- _Problem requirements_:
Within the entries below, please retype exactly the lines starting with the line that has "none -> lime brick C4:D5 level 1" and going on through the line that has "none -> brown brick A5 level 3", but not the pictures.

- _Material to process_:
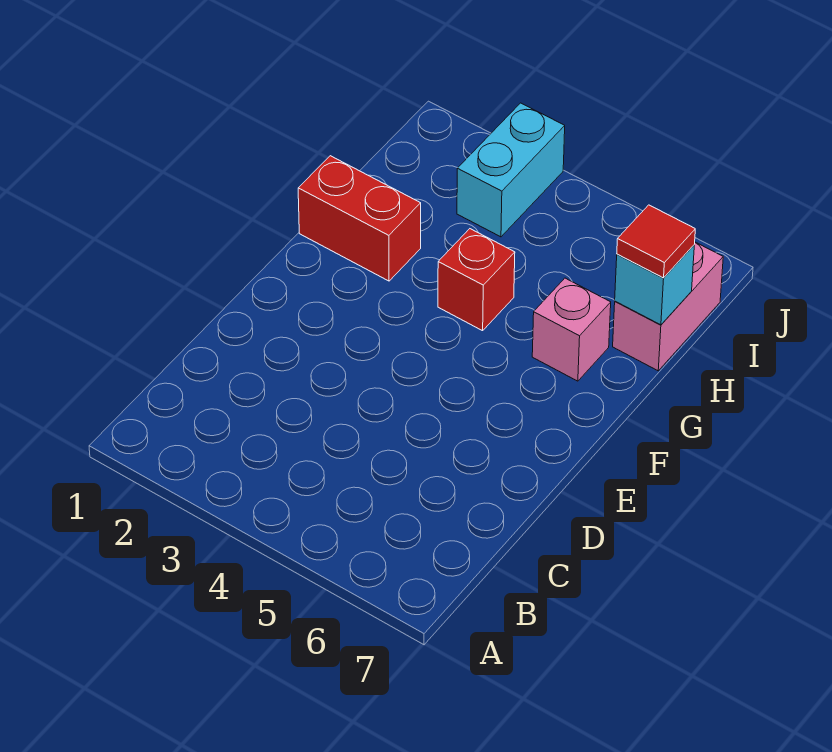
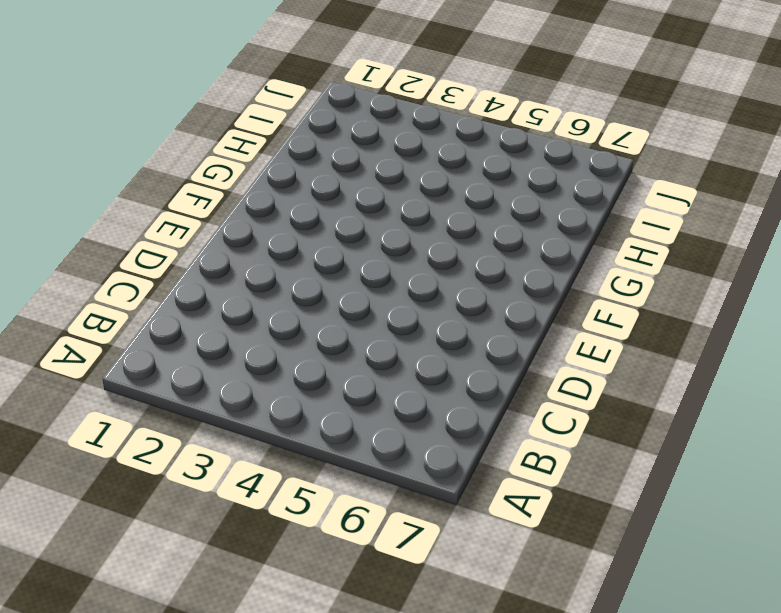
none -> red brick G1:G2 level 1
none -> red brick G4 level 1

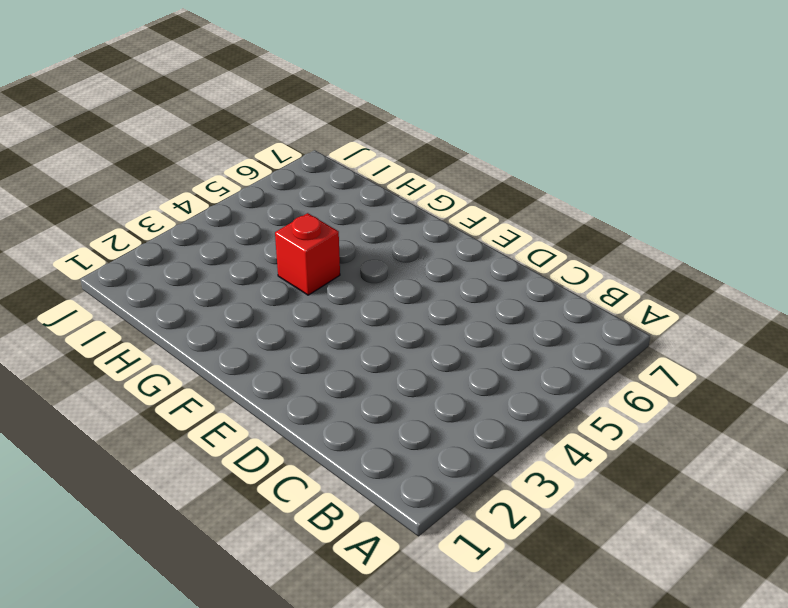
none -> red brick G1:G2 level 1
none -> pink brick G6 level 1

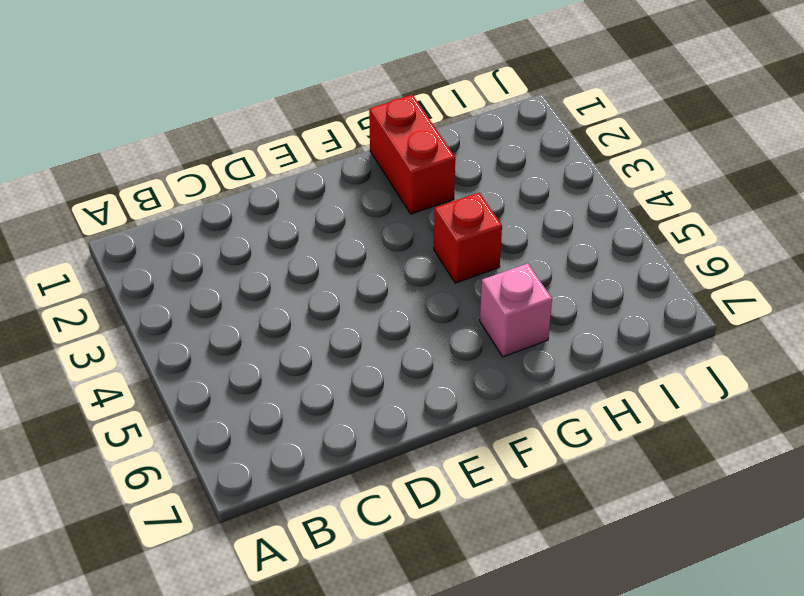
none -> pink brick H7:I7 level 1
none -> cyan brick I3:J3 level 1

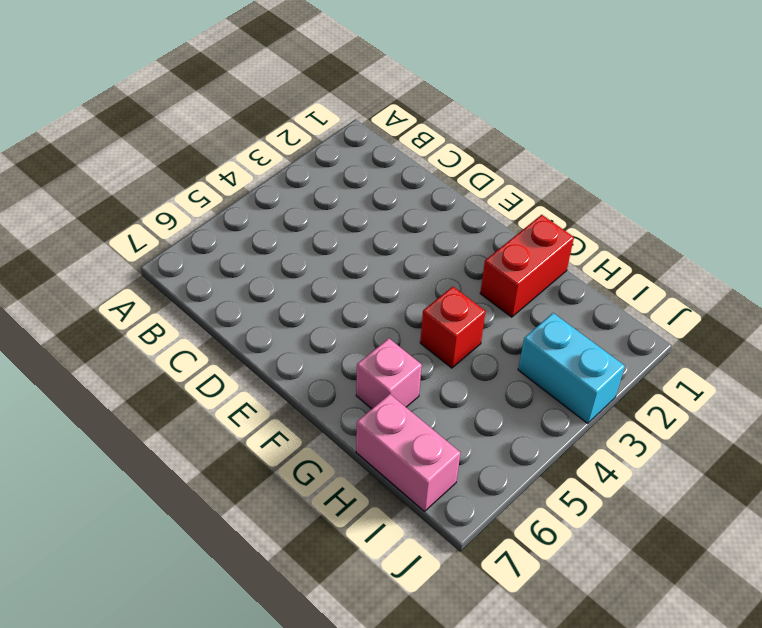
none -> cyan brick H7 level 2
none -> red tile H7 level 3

...

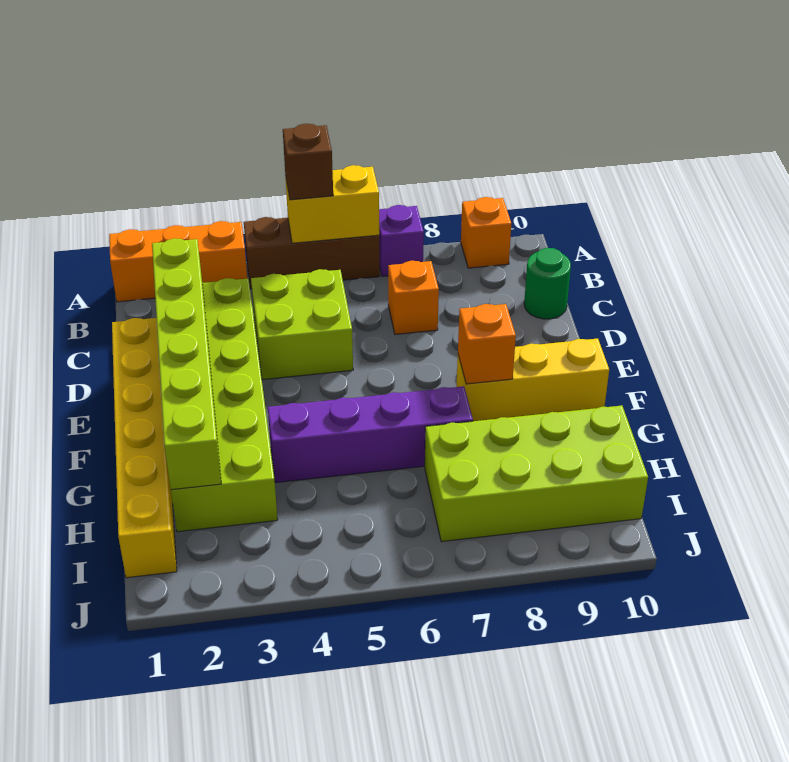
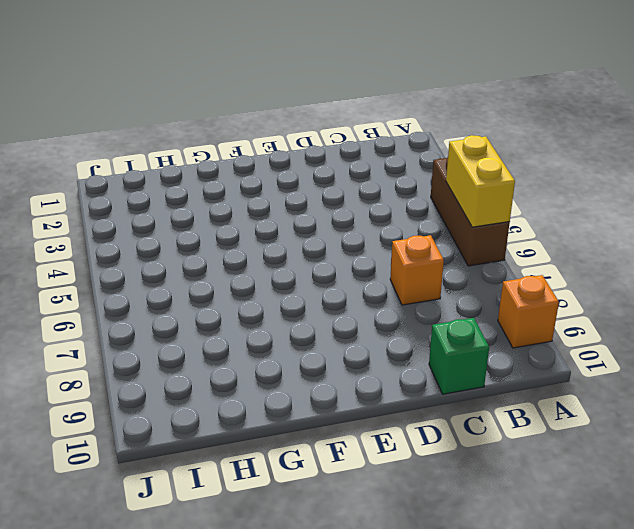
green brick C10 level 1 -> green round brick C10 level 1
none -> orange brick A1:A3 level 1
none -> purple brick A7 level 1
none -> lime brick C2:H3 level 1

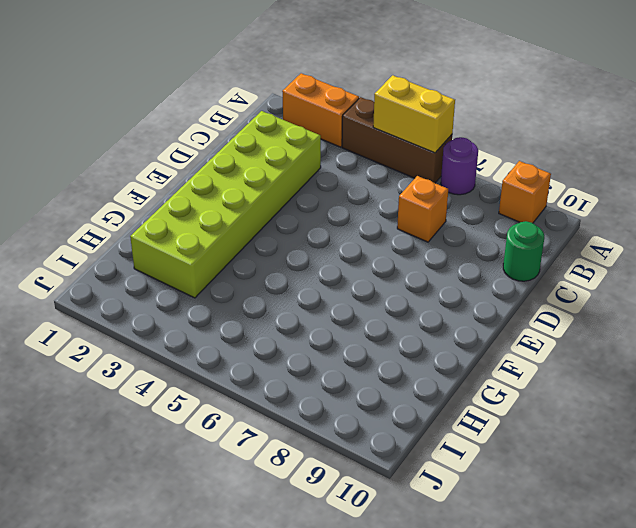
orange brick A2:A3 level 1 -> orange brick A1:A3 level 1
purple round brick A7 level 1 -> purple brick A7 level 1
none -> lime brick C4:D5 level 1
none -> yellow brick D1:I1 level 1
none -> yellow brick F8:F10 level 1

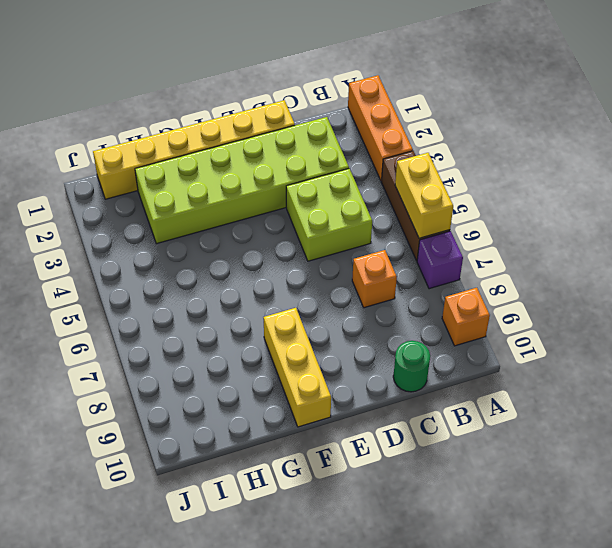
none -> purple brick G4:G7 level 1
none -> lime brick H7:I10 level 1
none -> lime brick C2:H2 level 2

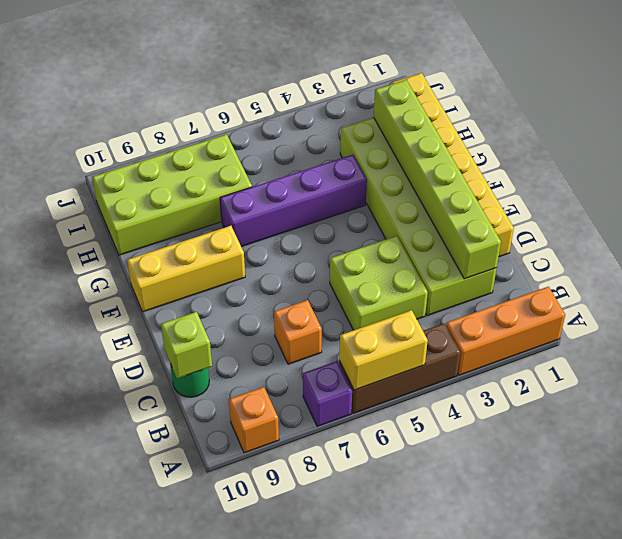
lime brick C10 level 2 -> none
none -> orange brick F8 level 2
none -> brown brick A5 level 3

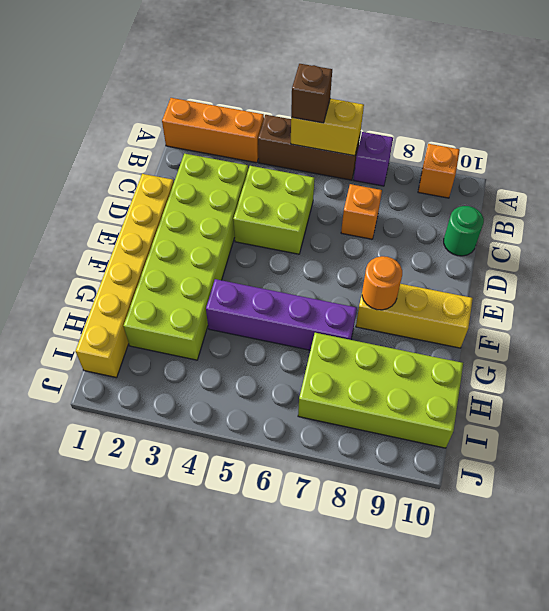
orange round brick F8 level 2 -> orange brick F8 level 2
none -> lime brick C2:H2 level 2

- _Output for this exercise_:
none -> lime brick C4:D5 level 1
none -> yellow brick D1:I1 level 1
none -> yellow brick F8:F10 level 1

none -> purple brick G4:G7 level 1
none -> lime brick H7:I10 level 1
none -> lime brick C2:H2 level 2

lime brick C10 level 2 -> none
none -> orange brick F8 level 2
none -> brown brick A5 level 3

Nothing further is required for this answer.